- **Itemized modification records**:
▶
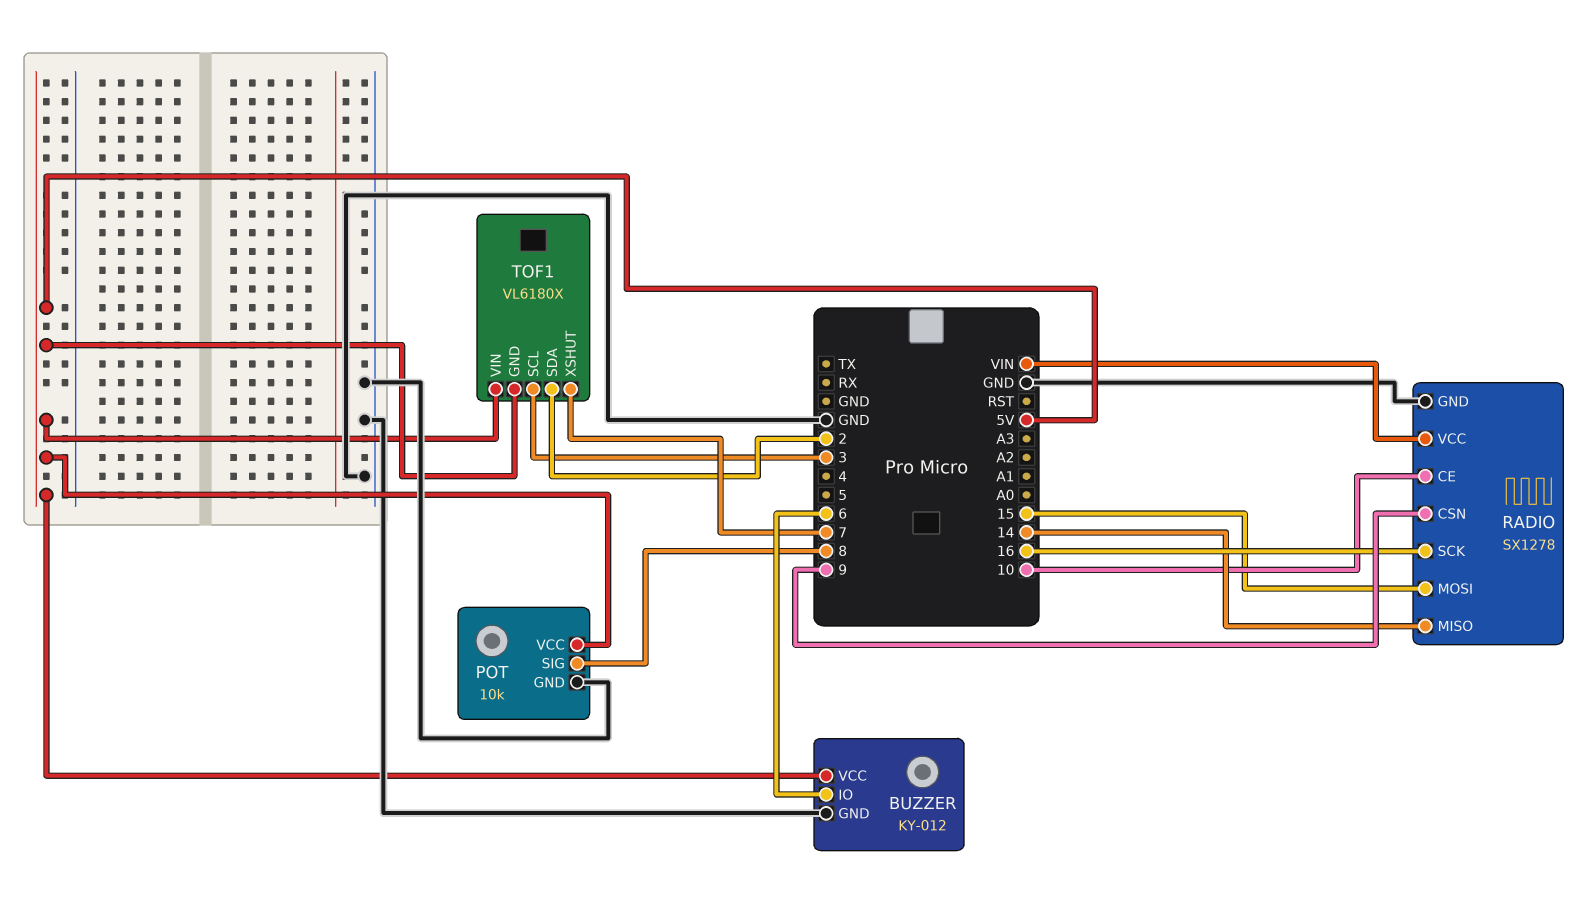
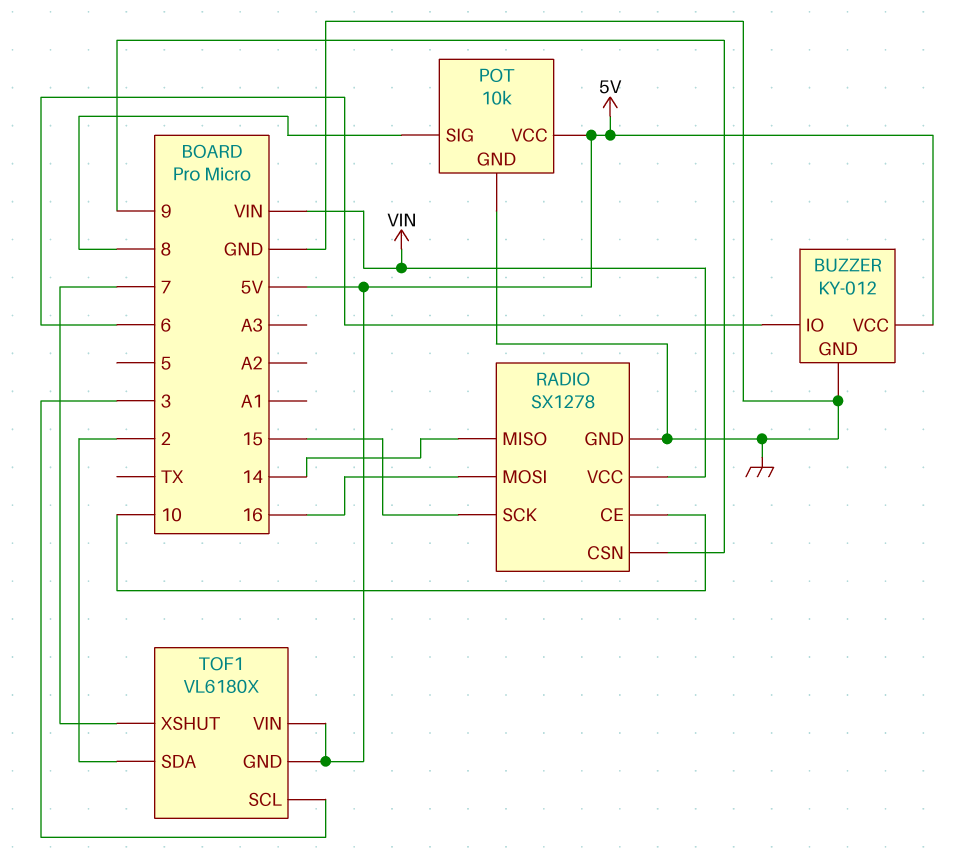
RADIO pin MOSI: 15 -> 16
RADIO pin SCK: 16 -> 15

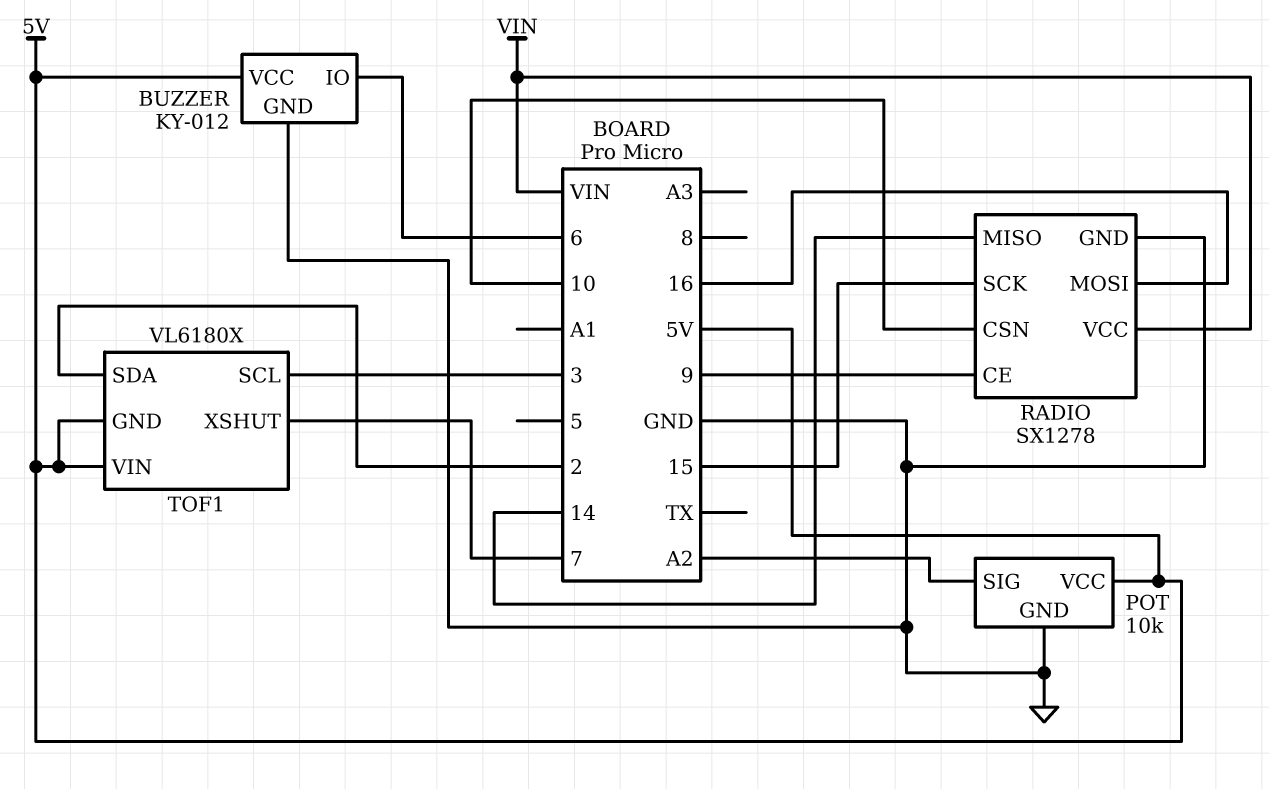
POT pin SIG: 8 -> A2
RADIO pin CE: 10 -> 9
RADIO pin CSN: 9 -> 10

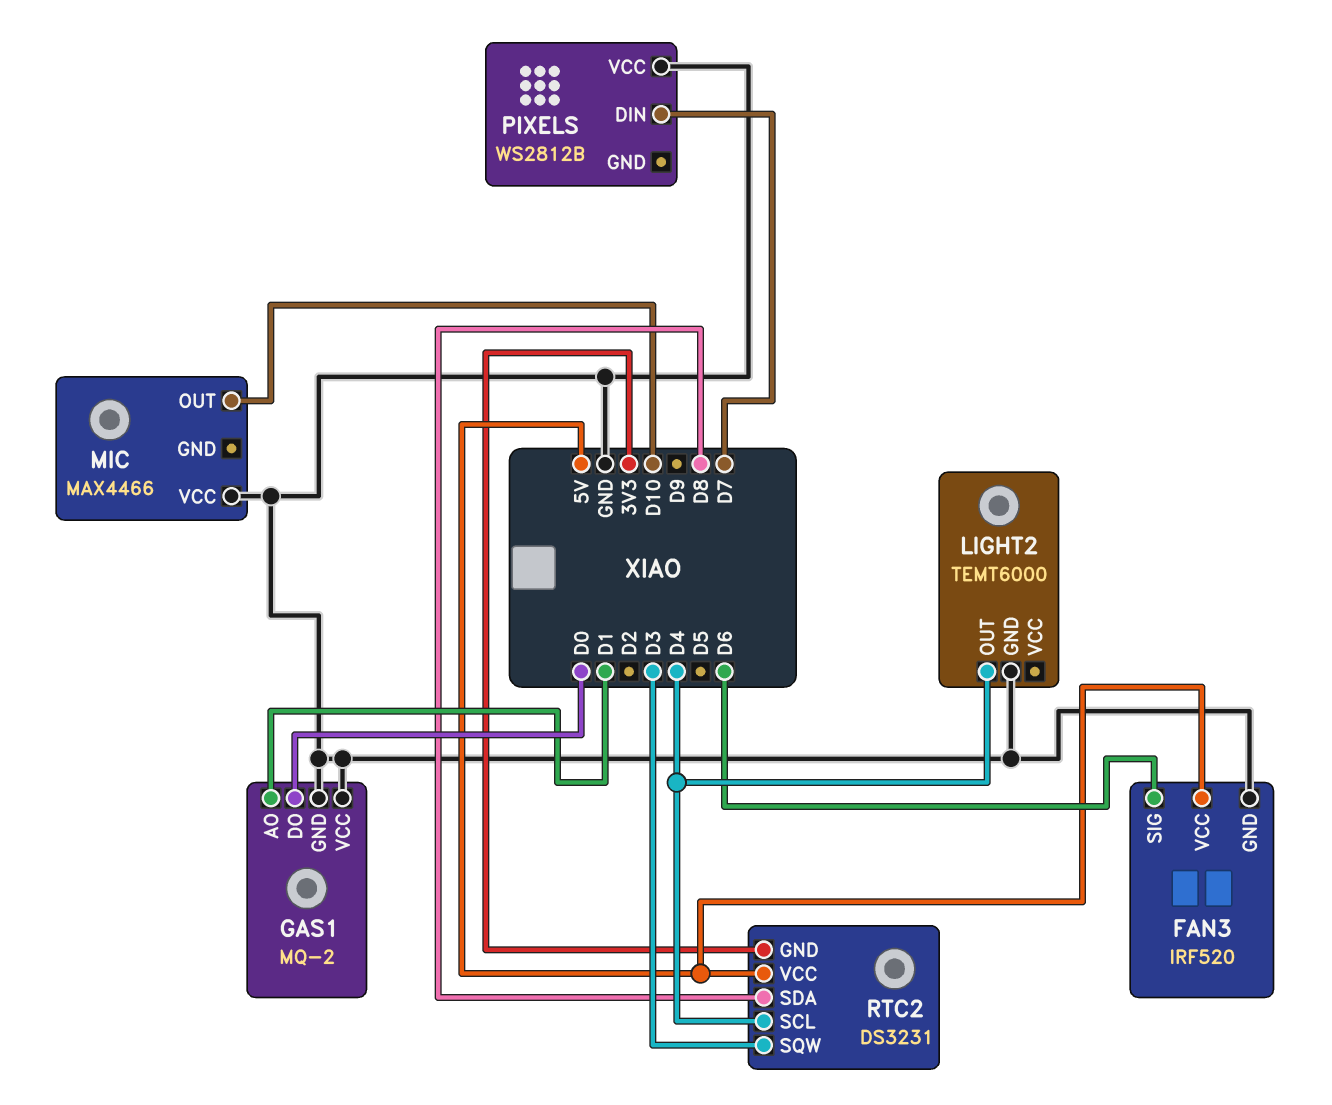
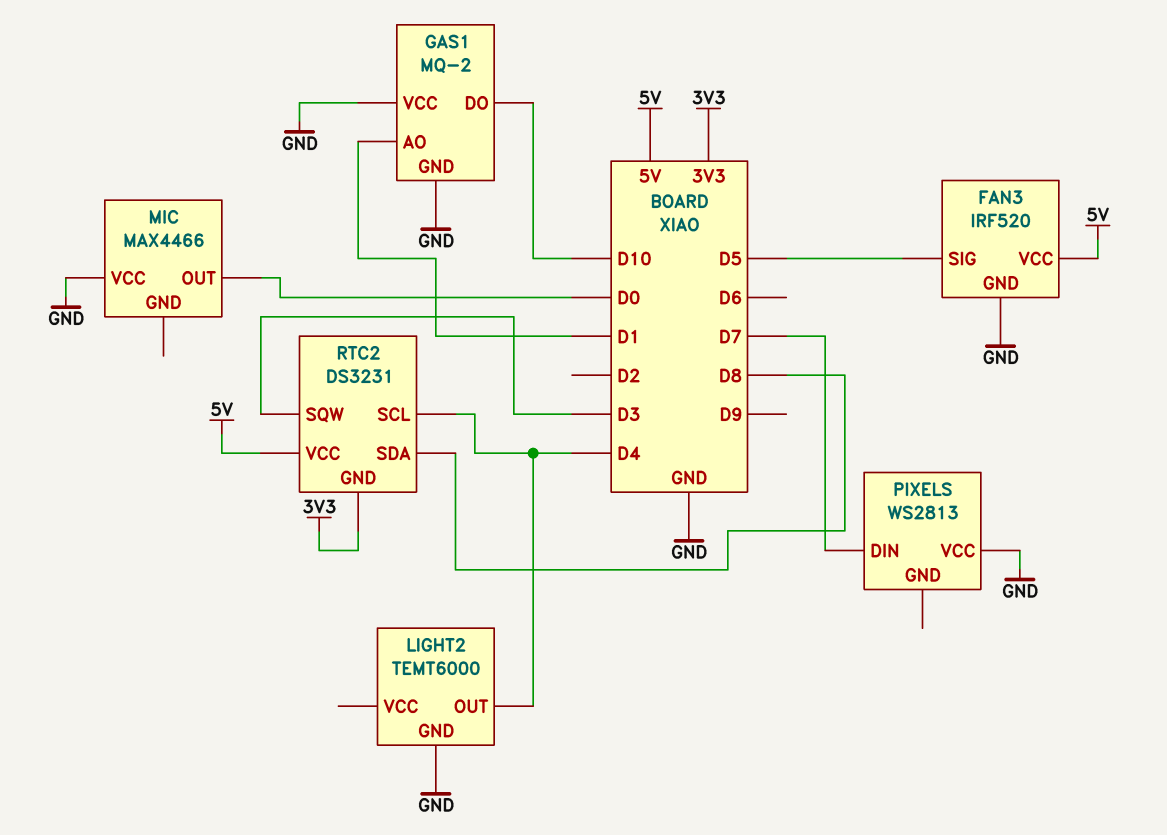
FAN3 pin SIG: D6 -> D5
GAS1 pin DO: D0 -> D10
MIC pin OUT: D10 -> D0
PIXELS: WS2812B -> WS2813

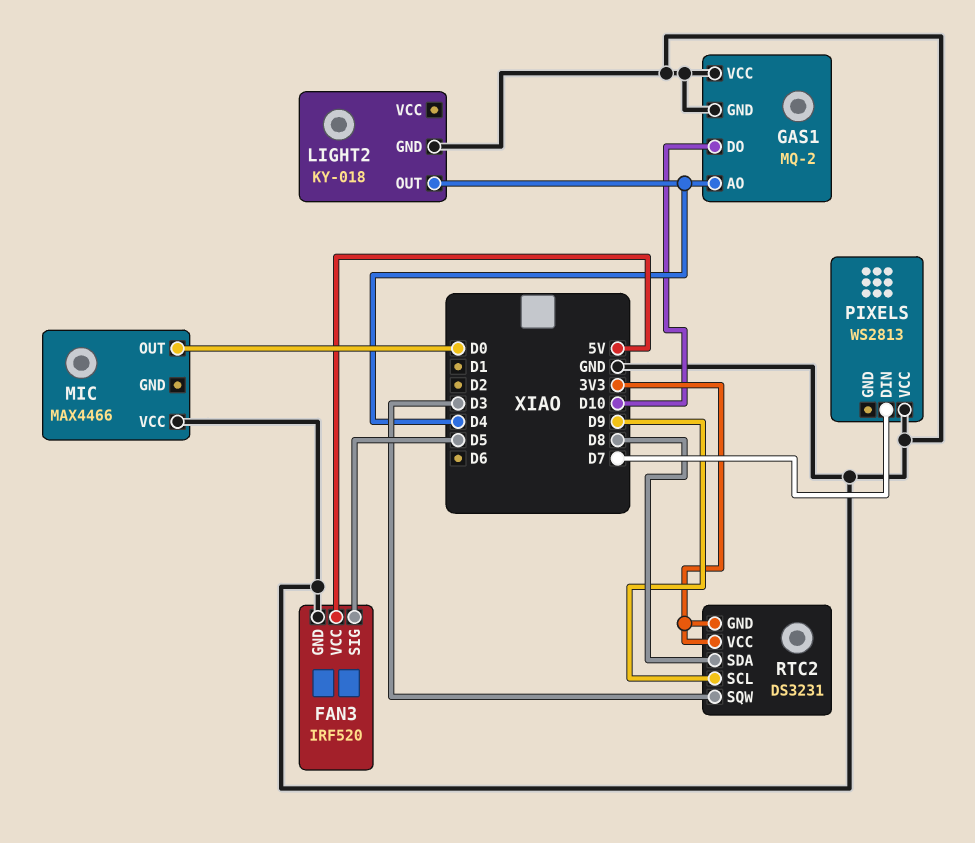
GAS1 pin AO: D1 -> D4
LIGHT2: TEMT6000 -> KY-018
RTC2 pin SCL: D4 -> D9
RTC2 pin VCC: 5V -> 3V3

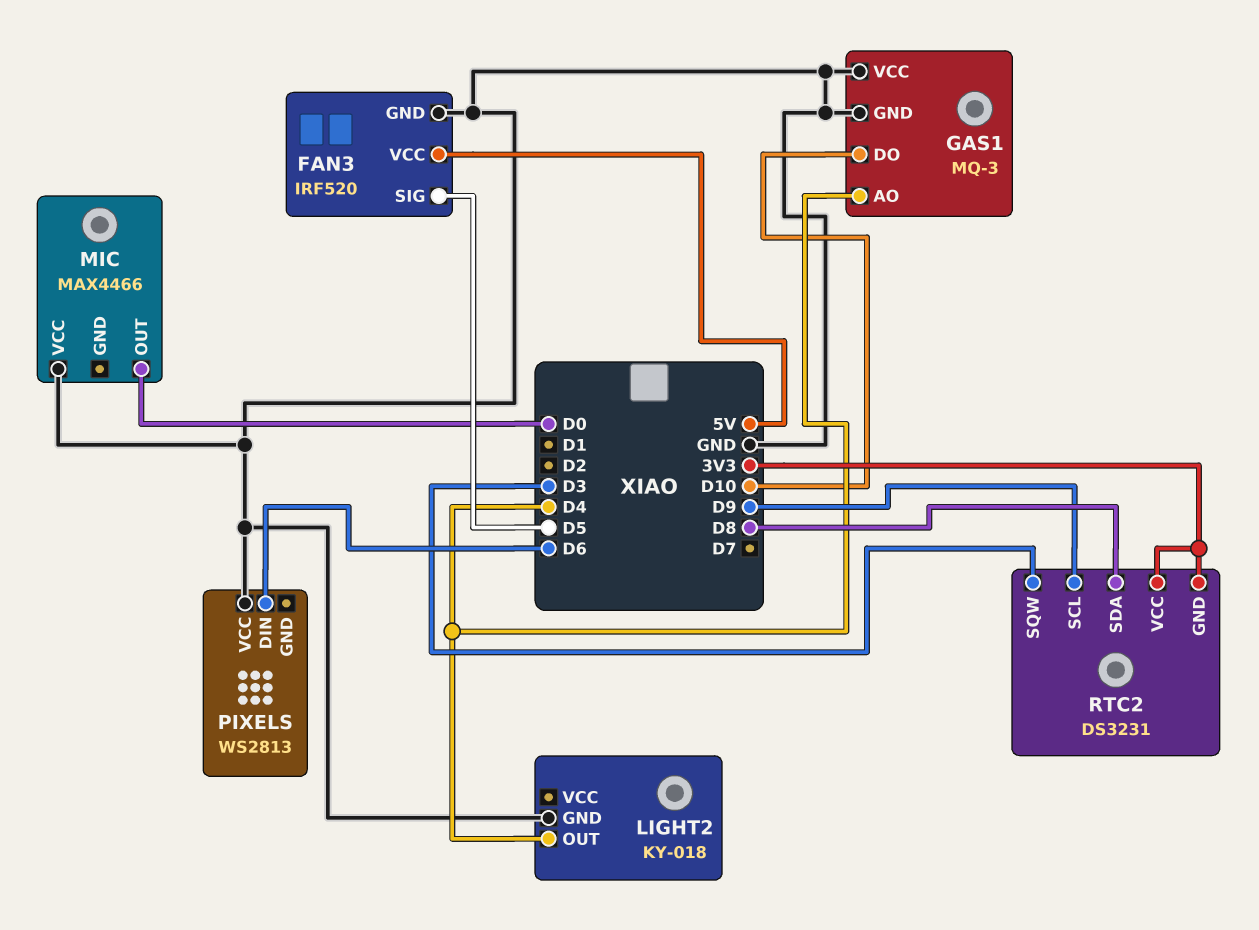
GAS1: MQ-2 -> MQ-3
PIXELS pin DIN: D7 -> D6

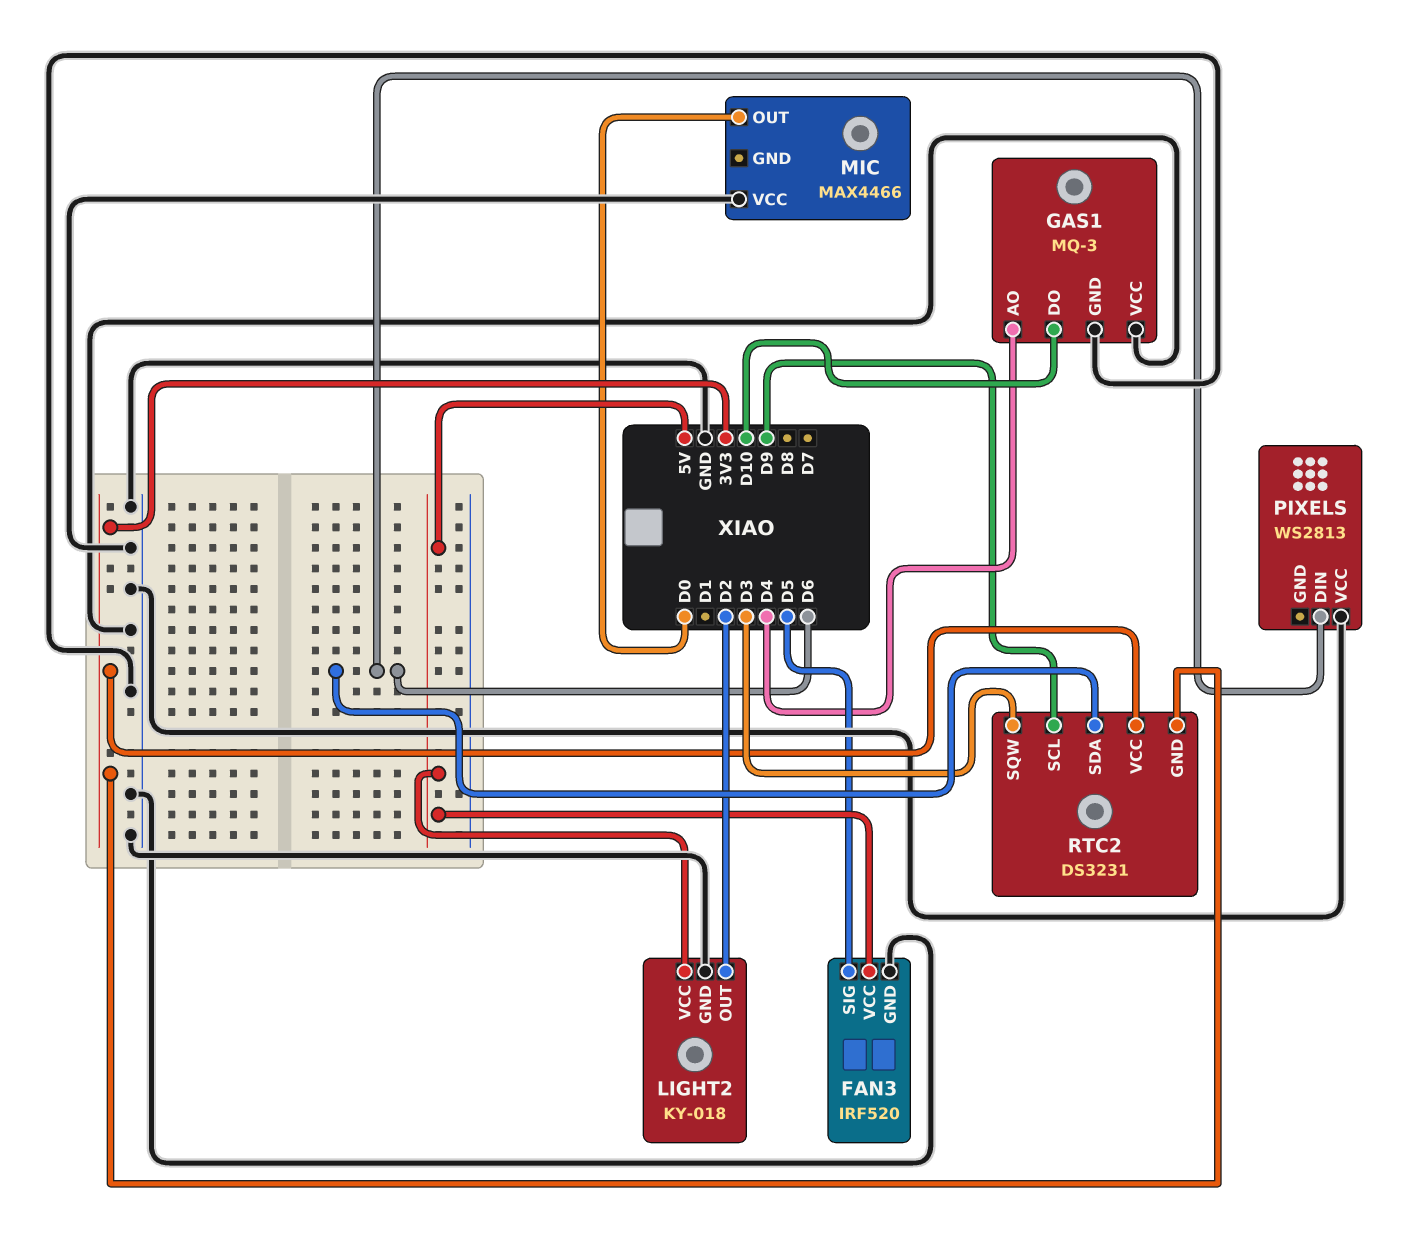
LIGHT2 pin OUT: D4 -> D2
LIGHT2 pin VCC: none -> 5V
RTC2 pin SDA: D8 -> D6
◀
- **Goal of the exercise**: Word for word, retype the lines from the one with "RTC2 pin VCC: 5V -> 3V3" through the final line of the data, both included. No pictures belong in the copy.

- **Result**:
RTC2 pin VCC: 5V -> 3V3

GAS1: MQ-2 -> MQ-3
PIXELS pin DIN: D7 -> D6

LIGHT2 pin OUT: D4 -> D2
LIGHT2 pin VCC: none -> 5V
RTC2 pin SDA: D8 -> D6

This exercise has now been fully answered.